### Available data
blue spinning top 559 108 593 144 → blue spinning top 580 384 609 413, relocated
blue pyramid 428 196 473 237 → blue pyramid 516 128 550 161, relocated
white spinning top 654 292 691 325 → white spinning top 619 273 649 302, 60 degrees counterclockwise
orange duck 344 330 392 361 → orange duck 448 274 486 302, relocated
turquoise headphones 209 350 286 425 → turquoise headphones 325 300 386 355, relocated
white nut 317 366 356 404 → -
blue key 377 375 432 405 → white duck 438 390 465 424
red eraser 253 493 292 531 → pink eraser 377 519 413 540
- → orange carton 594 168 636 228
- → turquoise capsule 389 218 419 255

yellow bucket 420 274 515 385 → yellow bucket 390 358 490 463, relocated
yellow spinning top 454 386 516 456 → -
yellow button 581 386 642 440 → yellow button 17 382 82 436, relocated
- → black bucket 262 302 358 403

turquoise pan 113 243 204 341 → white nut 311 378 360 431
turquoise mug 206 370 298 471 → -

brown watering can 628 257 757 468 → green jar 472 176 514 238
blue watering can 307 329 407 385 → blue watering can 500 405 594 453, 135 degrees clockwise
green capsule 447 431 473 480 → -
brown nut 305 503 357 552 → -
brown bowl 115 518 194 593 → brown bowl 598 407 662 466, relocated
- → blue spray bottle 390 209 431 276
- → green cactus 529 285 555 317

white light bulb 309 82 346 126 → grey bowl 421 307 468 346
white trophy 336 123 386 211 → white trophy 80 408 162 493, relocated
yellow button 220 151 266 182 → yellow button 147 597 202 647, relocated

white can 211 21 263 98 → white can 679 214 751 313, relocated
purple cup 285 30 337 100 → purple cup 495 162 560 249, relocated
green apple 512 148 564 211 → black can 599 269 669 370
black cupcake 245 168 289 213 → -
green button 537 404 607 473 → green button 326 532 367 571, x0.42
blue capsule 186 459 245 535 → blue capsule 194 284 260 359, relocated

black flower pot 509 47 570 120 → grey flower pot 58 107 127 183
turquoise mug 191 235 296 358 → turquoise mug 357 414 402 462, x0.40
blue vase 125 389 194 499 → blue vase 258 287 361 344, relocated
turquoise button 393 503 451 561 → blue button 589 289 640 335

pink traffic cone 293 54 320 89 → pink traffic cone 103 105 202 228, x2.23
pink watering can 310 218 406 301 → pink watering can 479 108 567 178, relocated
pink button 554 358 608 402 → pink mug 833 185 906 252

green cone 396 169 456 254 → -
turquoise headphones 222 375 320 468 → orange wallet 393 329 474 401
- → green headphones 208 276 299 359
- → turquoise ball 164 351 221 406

### Required work
Check each line of the listing for "duck". Show those that have it.

### Result below
orange duck 344 330 392 361 → orange duck 448 274 486 302, relocated
blue key 377 375 432 405 → white duck 438 390 465 424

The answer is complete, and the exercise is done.